PROBLEM TO WORK ON:
The full set of lines below has to be duplicated exactly, with no picture kept.

Records from a data source:
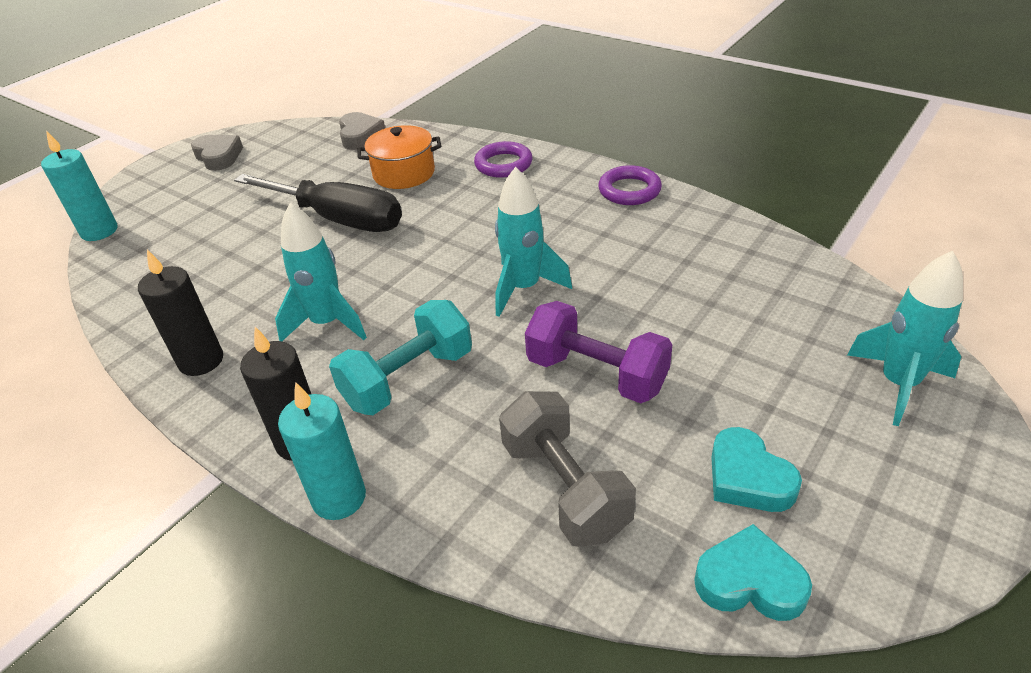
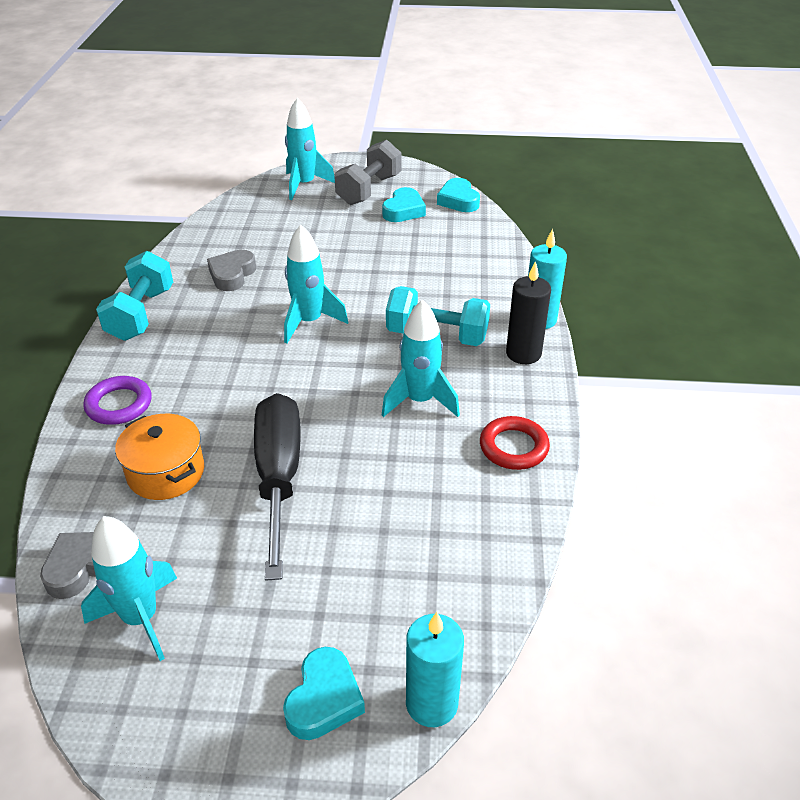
camera: 125 degrees left, 0 degrees up
(161, 196) = (324, 699): none -> turquoise heart
(201, 361) = (513, 447): black candle -> red ring
(218, 157) = (193, 710): grey heart -> grey heart (232, 275)
(297, 149) = (141, 618): none -> turquoise rocket
(565, 488) = (459, 254): grey dumbbell -> grey dumbbell (369, 190)
(596, 374) = (371, 268): purple dumbbell -> none
(629, 190) = (141, 314): purple ring -> turquoise dumbbell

YOUR RESPONSE:
camera: 125 degrees left, 0 degrees up
(161, 196) = (324, 699): none -> turquoise heart
(201, 361) = (513, 447): black candle -> red ring
(218, 157) = (193, 710): grey heart -> grey heart (232, 275)
(297, 149) = (141, 618): none -> turquoise rocket
(565, 488) = (459, 254): grey dumbbell -> grey dumbbell (369, 190)
(596, 374) = (371, 268): purple dumbbell -> none
(629, 190) = (141, 314): purple ring -> turquoise dumbbell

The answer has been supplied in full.